**REQUIREMENT**
Please reproduce the whole listing below line for line, omitting the pictures.

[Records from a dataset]
[Start of section]
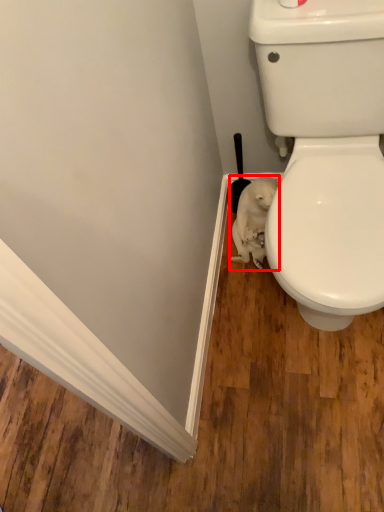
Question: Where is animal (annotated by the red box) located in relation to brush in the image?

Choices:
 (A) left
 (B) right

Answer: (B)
[End of section]
**WRITTEN SOLUTION**
Question: Where is animal (annotated by the red box) located in relation to brush in the image?

Choices:
 (A) left
 (B) right

Answer: (B)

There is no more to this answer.